Recorded data
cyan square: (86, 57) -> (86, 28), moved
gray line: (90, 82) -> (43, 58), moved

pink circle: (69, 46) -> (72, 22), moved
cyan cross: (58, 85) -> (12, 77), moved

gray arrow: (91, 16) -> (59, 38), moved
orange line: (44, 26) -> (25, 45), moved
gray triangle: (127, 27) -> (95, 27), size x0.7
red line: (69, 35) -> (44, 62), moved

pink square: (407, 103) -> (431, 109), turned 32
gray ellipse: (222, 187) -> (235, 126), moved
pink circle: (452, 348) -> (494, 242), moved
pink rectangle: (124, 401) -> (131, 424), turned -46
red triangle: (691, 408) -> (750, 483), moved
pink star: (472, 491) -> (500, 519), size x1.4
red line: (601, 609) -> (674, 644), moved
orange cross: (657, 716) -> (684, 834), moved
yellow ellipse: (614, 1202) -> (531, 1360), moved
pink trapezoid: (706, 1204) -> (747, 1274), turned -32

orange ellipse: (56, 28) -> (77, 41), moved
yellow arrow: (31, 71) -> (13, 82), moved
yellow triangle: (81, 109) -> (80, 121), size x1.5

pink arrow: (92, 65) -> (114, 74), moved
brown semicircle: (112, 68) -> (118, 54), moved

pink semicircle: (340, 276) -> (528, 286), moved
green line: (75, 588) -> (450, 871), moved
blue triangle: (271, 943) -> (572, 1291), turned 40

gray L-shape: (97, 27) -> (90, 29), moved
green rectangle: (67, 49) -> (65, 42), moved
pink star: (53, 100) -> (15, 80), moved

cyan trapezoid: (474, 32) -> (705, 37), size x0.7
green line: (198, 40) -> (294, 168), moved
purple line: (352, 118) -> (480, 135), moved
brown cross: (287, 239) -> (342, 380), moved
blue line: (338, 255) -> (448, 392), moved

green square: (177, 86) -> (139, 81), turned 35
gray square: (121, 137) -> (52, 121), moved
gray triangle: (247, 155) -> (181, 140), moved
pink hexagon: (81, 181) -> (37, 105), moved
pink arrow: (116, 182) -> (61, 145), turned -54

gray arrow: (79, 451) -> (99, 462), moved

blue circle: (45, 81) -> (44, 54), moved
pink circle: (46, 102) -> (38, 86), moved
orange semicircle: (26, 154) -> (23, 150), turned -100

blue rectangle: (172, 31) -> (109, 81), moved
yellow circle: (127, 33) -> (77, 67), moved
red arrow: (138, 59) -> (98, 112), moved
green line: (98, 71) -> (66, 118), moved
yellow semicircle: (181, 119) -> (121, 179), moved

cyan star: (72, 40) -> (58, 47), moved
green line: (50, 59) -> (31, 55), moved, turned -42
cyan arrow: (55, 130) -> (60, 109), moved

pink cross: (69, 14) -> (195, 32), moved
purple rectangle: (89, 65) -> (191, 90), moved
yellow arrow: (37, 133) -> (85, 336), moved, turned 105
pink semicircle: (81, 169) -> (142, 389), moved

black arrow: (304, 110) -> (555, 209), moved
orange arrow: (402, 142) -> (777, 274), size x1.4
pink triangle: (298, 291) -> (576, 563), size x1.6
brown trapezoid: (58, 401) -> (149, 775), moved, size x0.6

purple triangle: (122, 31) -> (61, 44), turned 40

Assigned task: What is needed is an exact transcription of every record above.

Response to the exercise:
cyan square: (86, 57) -> (86, 28), moved
gray line: (90, 82) -> (43, 58), moved

pink circle: (69, 46) -> (72, 22), moved
cyan cross: (58, 85) -> (12, 77), moved

gray arrow: (91, 16) -> (59, 38), moved
orange line: (44, 26) -> (25, 45), moved
gray triangle: (127, 27) -> (95, 27), size x0.7
red line: (69, 35) -> (44, 62), moved

pink square: (407, 103) -> (431, 109), turned 32
gray ellipse: (222, 187) -> (235, 126), moved
pink circle: (452, 348) -> (494, 242), moved
pink rectangle: (124, 401) -> (131, 424), turned -46
red triangle: (691, 408) -> (750, 483), moved
pink star: (472, 491) -> (500, 519), size x1.4
red line: (601, 609) -> (674, 644), moved
orange cross: (657, 716) -> (684, 834), moved
yellow ellipse: (614, 1202) -> (531, 1360), moved
pink trapezoid: (706, 1204) -> (747, 1274), turned -32

orange ellipse: (56, 28) -> (77, 41), moved
yellow arrow: (31, 71) -> (13, 82), moved
yellow triangle: (81, 109) -> (80, 121), size x1.5

pink arrow: (92, 65) -> (114, 74), moved
brown semicircle: (112, 68) -> (118, 54), moved

pink semicircle: (340, 276) -> (528, 286), moved
green line: (75, 588) -> (450, 871), moved
blue triangle: (271, 943) -> (572, 1291), turned 40

gray L-shape: (97, 27) -> (90, 29), moved
green rectangle: (67, 49) -> (65, 42), moved
pink star: (53, 100) -> (15, 80), moved

cyan trapezoid: (474, 32) -> (705, 37), size x0.7
green line: (198, 40) -> (294, 168), moved
purple line: (352, 118) -> (480, 135), moved
brown cross: (287, 239) -> (342, 380), moved
blue line: (338, 255) -> (448, 392), moved

green square: (177, 86) -> (139, 81), turned 35
gray square: (121, 137) -> (52, 121), moved
gray triangle: (247, 155) -> (181, 140), moved
pink hexagon: (81, 181) -> (37, 105), moved
pink arrow: (116, 182) -> (61, 145), turned -54

gray arrow: (79, 451) -> (99, 462), moved

blue circle: (45, 81) -> (44, 54), moved
pink circle: (46, 102) -> (38, 86), moved
orange semicircle: (26, 154) -> (23, 150), turned -100

blue rectangle: (172, 31) -> (109, 81), moved
yellow circle: (127, 33) -> (77, 67), moved
red arrow: (138, 59) -> (98, 112), moved
green line: (98, 71) -> (66, 118), moved
yellow semicircle: (181, 119) -> (121, 179), moved

cyan star: (72, 40) -> (58, 47), moved
green line: (50, 59) -> (31, 55), moved, turned -42
cyan arrow: (55, 130) -> (60, 109), moved

pink cross: (69, 14) -> (195, 32), moved
purple rectangle: (89, 65) -> (191, 90), moved
yellow arrow: (37, 133) -> (85, 336), moved, turned 105
pink semicircle: (81, 169) -> (142, 389), moved

black arrow: (304, 110) -> (555, 209), moved
orange arrow: (402, 142) -> (777, 274), size x1.4
pink triangle: (298, 291) -> (576, 563), size x1.6
brown trapezoid: (58, 401) -> (149, 775), moved, size x0.6

purple triangle: (122, 31) -> (61, 44), turned 40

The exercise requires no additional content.